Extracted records
--

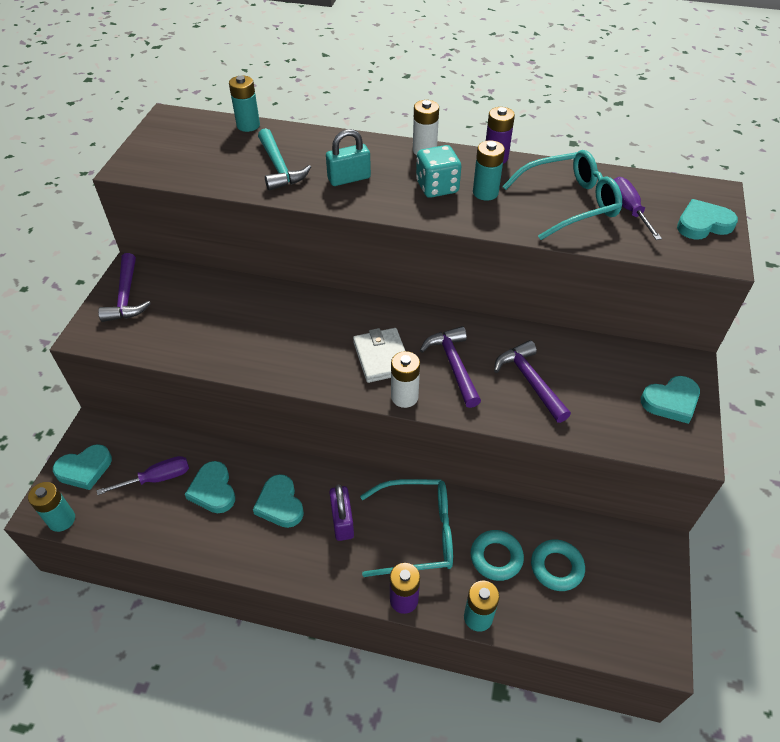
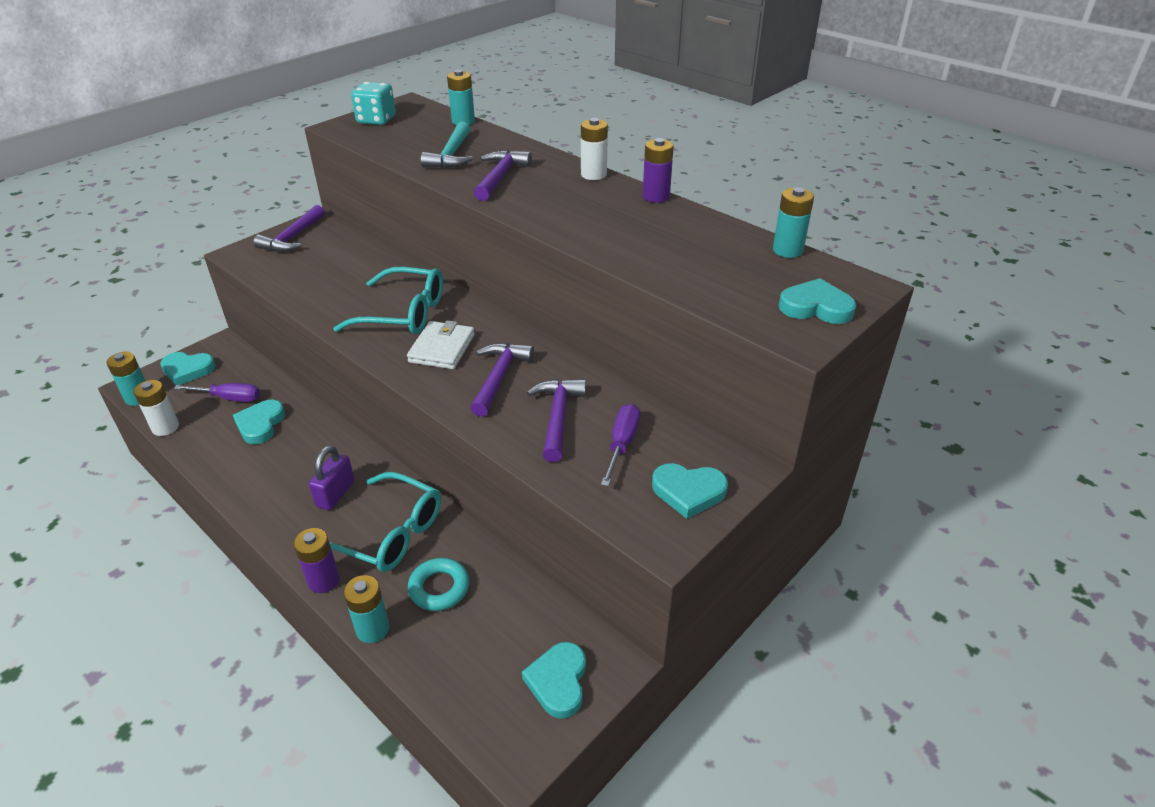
camera: 30 degrees right, 10 degrees down
(280, 504) = (300, 457): turquoise heart -> turquoise heart (558, 682)
(349, 178) = (500, 177): turquoise padlock -> purple hammer
(404, 397) = (428, 385): white battery -> white battery (165, 427)
(437, 187) = (570, 203): turquoise dice -> turquoise dice (376, 120)
(485, 193) = (611, 219): turquoise battery -> turquoise battery (787, 250)
(556, 567) = (488, 626): turquoise ring -> none
(570, 203) = (687, 249): turquoise glasses -> turquoise glasses (404, 313)
(628, 210) = (744, 272): purple screwdriver -> purple screwdriver (622, 444)

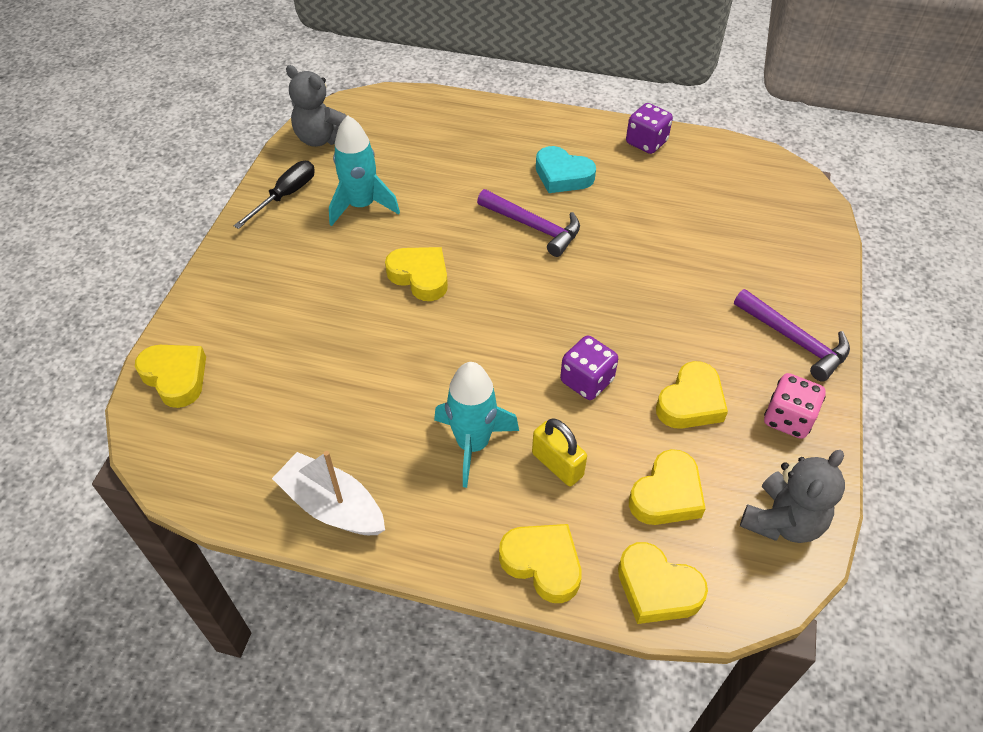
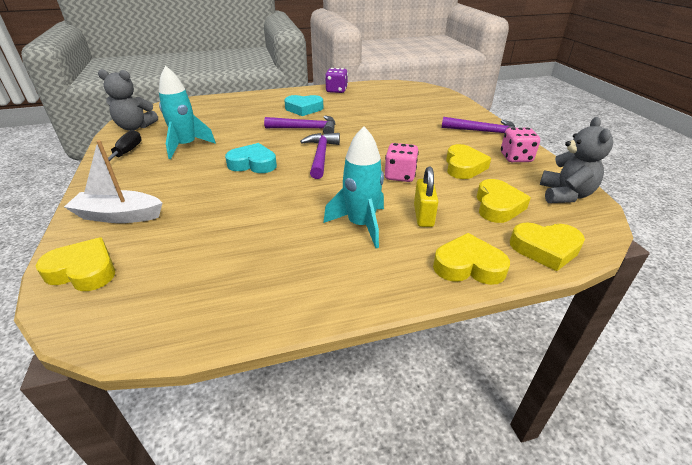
camera: 30 degrees left, 15 degrees down
(332, 505) = (287, 297): white boat -> white boat (119, 216)
(420, 276) = (253, 164): yellow heart -> turquoise heart
(513, 296) = (321, 156): none -> purple hammer
(557, 465) = (423, 215): yellow padlock -> yellow padlock turned 75 degrees clockwise
(586, 381) = (400, 176): purple dice -> pink dice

--

Requirement:
Your answer must be a single number: how many lines of the entries above contain the string "none".

Answer box:
2